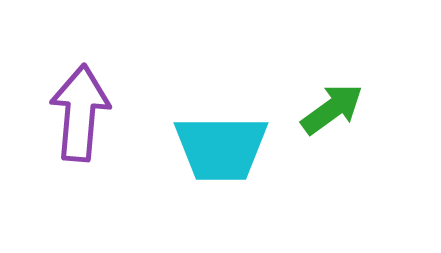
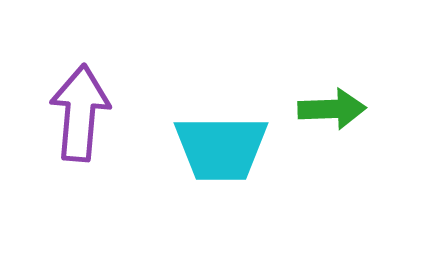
green arrow: rotated 34 degrees clockwise
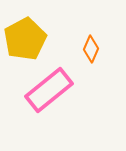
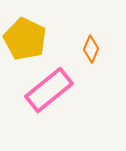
yellow pentagon: rotated 18 degrees counterclockwise
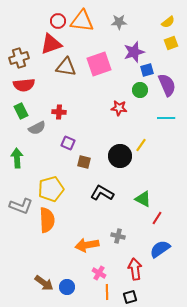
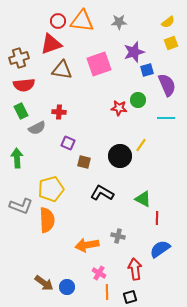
brown triangle: moved 4 px left, 3 px down
green circle: moved 2 px left, 10 px down
red line: rotated 32 degrees counterclockwise
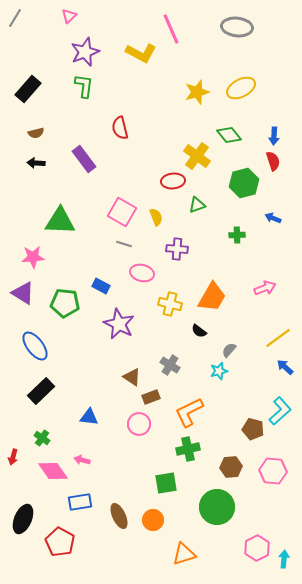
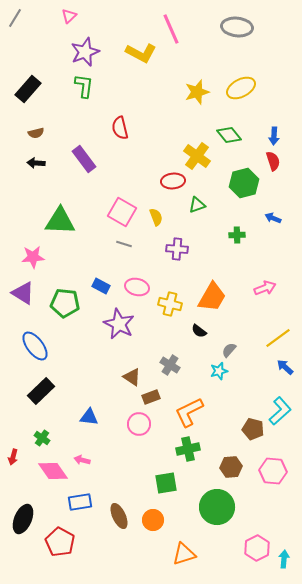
pink ellipse at (142, 273): moved 5 px left, 14 px down
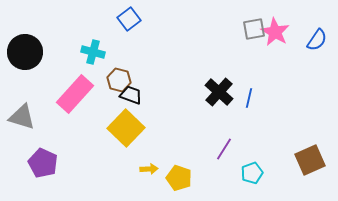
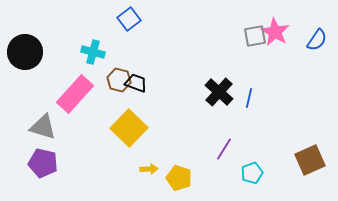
gray square: moved 1 px right, 7 px down
black trapezoid: moved 5 px right, 12 px up
gray triangle: moved 21 px right, 10 px down
yellow square: moved 3 px right
purple pentagon: rotated 12 degrees counterclockwise
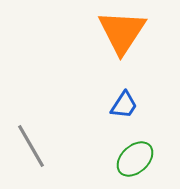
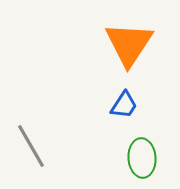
orange triangle: moved 7 px right, 12 px down
green ellipse: moved 7 px right, 1 px up; rotated 51 degrees counterclockwise
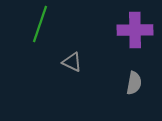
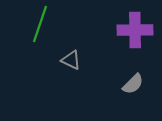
gray triangle: moved 1 px left, 2 px up
gray semicircle: moved 1 px left, 1 px down; rotated 35 degrees clockwise
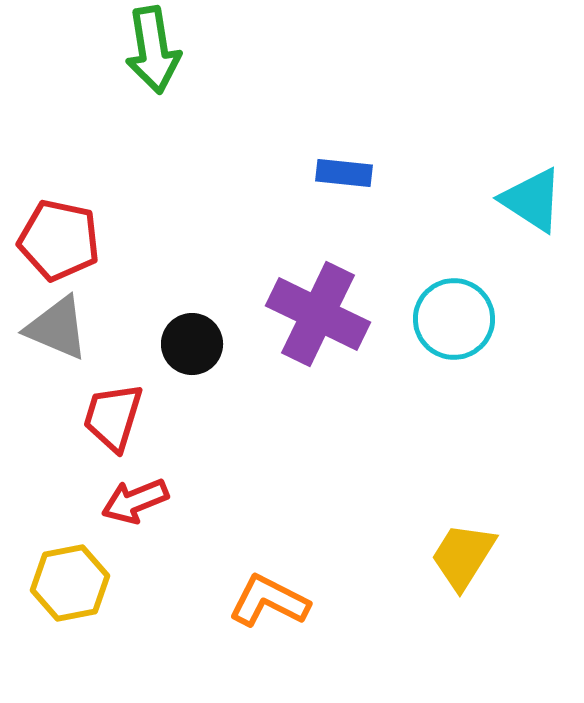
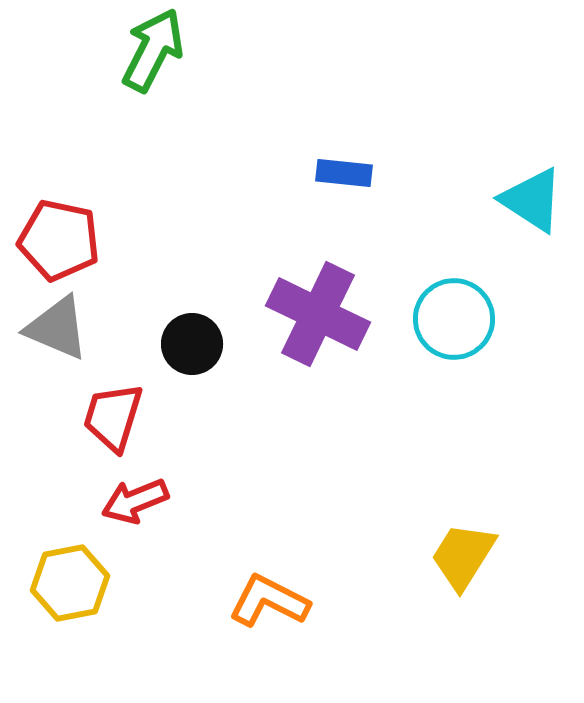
green arrow: rotated 144 degrees counterclockwise
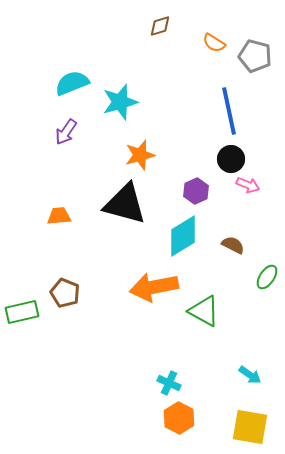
----
Wherever the string "triangle" is found in the entries, copy the line it sits in.

## The completed task
brown triangle: moved 4 px left, 3 px down
gray triangle: moved 21 px right, 10 px down
orange triangle: moved 7 px right, 12 px down
gray triangle: moved 1 px left, 2 px up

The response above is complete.